▸ DIRECTIONS FOR THIS TASK
Transcribe all of the data exactly. Images stay out.

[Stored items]
******
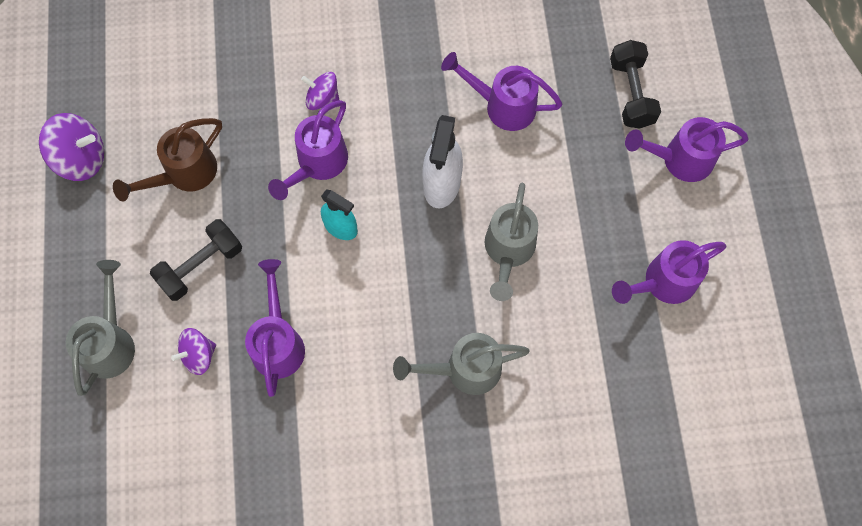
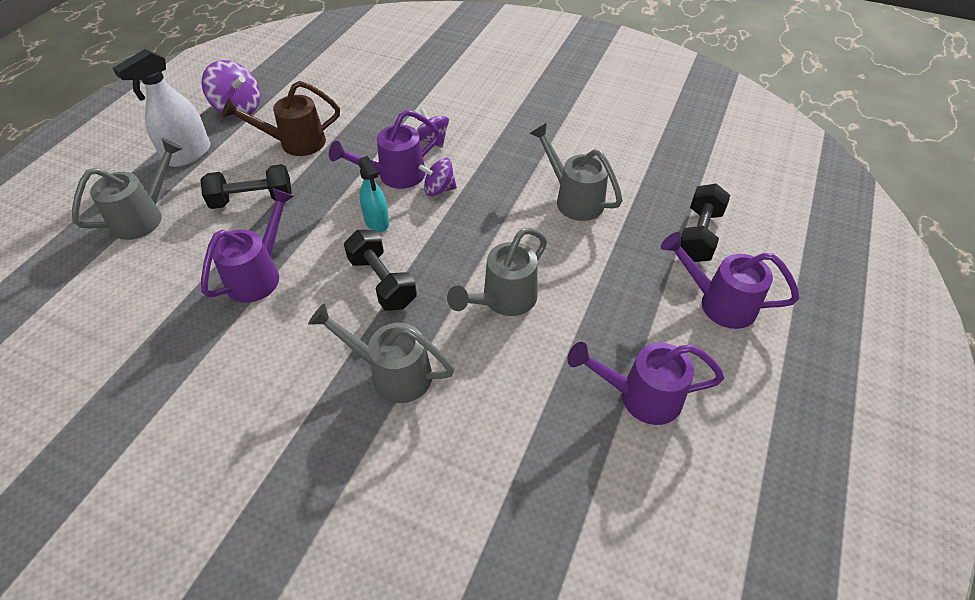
camera: 30 degrees right, 20 degrees down
(198, 355) = (193, 254): purple spinning top -> purple spinning top (439, 189)
(393, 289) = (382, 282): none -> black dumbbell
(442, 184) = (482, 228): white spray bottle -> white spray bottle (188, 154)
(502, 106) = (574, 199): purple watering can -> grey watering can

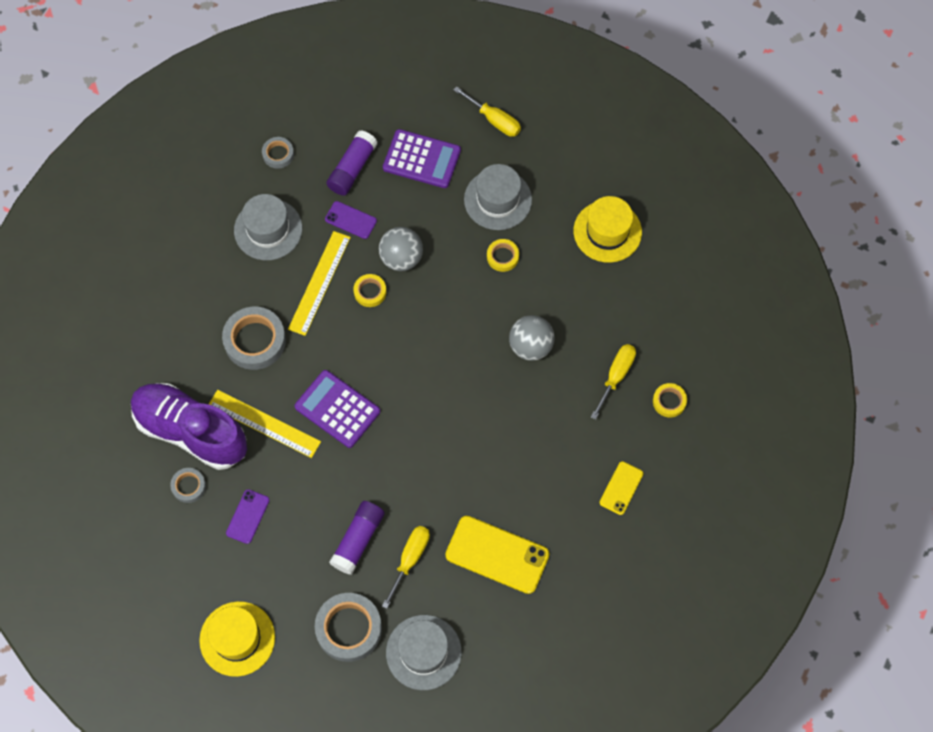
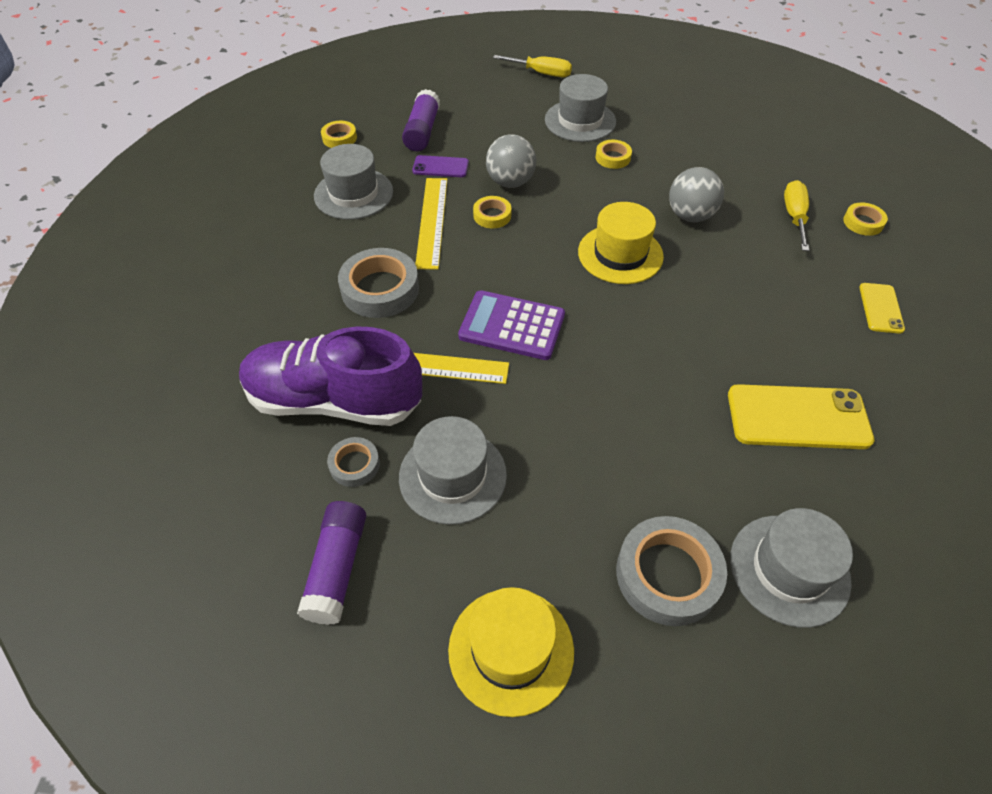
camera: 20 degrees left, 15 degrees down
(247, 516) = (452, 476): purple phone -> grey hat
(278, 154) = (339, 138): grey tape -> yellow tape
(358, 540) = (615, 457): purple glue stick -> purple glue stick (337, 568)
(410, 559) = (696, 457): yellow screwdriver -> none
(422, 159) = (488, 111): purple calculator -> none
(607, 231) = (699, 118): yellow hat -> yellow hat (620, 254)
******
▸ REPLY TO THE TASK
camera: 30 degrees right, 20 degrees down
(198, 355) = (193, 254): purple spinning top -> purple spinning top (439, 189)
(393, 289) = (382, 282): none -> black dumbbell
(442, 184) = (482, 228): white spray bottle -> white spray bottle (188, 154)
(502, 106) = (574, 199): purple watering can -> grey watering can

camera: 20 degrees left, 15 degrees down
(247, 516) = (452, 476): purple phone -> grey hat
(278, 154) = (339, 138): grey tape -> yellow tape
(358, 540) = (615, 457): purple glue stick -> purple glue stick (337, 568)
(410, 559) = (696, 457): yellow screwdriver -> none
(422, 159) = (488, 111): purple calculator -> none
(607, 231) = (699, 118): yellow hat -> yellow hat (620, 254)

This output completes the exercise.